** What you will do **
From the line containing "(260, 237) = (320, 311): none -> orange shoe" down to the final line of the entries below, quote every line verbatim. Exclude pictures.

** Supplied material **
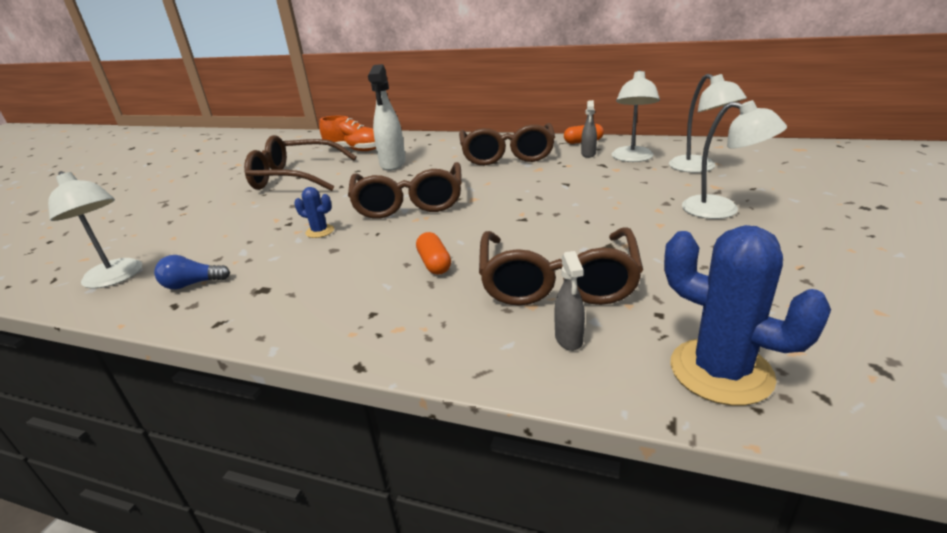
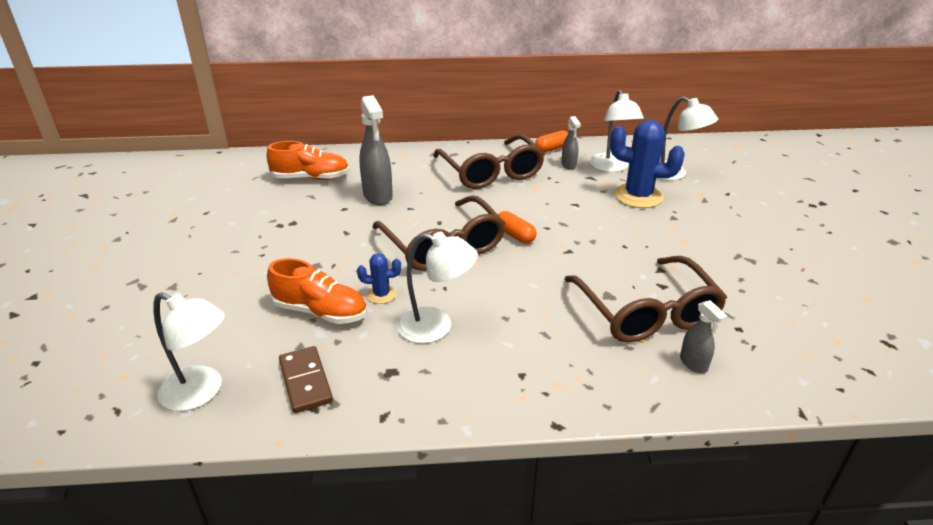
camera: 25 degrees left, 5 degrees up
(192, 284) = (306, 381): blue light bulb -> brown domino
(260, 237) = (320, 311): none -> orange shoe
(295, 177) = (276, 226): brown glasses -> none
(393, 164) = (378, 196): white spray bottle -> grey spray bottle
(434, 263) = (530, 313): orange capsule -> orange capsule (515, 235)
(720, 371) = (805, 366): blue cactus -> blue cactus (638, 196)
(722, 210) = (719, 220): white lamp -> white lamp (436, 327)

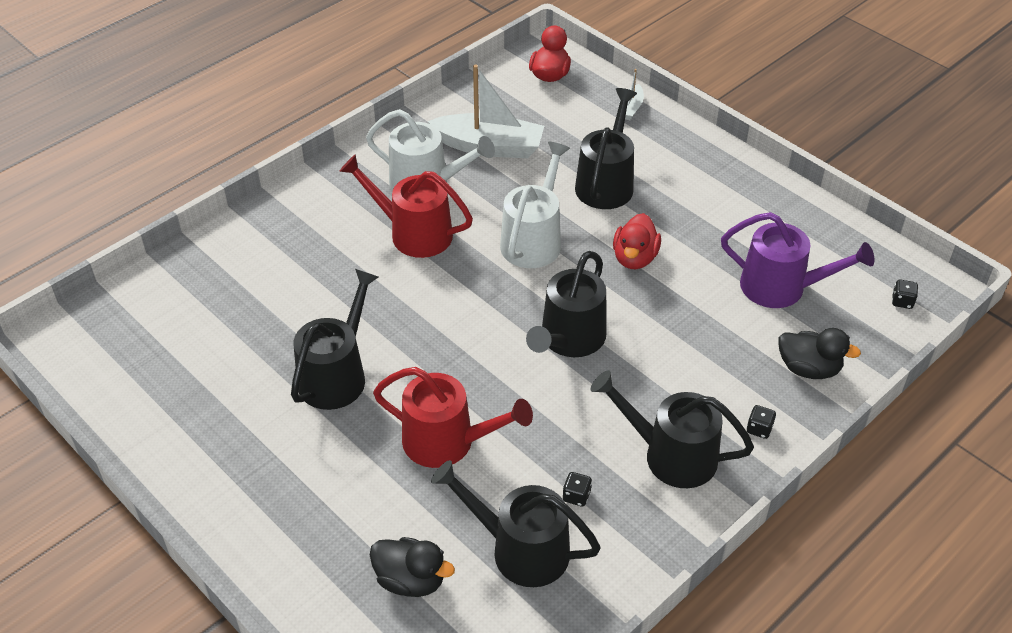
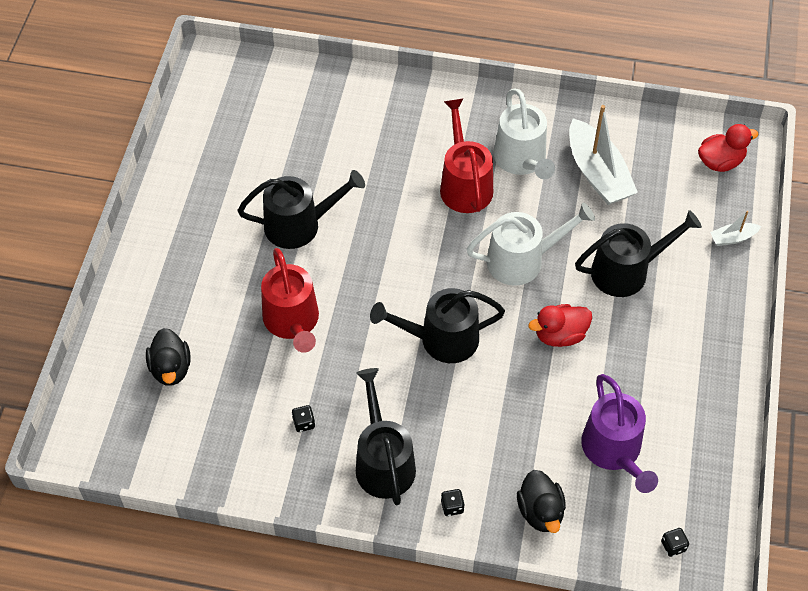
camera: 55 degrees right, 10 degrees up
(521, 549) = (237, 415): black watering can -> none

** Reply **
(260, 237) = (320, 311): none -> orange shoe
(295, 177) = (276, 226): brown glasses -> none
(393, 164) = (378, 196): white spray bottle -> grey spray bottle
(434, 263) = (530, 313): orange capsule -> orange capsule (515, 235)
(720, 371) = (805, 366): blue cactus -> blue cactus (638, 196)
(722, 210) = (719, 220): white lamp -> white lamp (436, 327)

camera: 55 degrees right, 10 degrees up
(521, 549) = (237, 415): black watering can -> none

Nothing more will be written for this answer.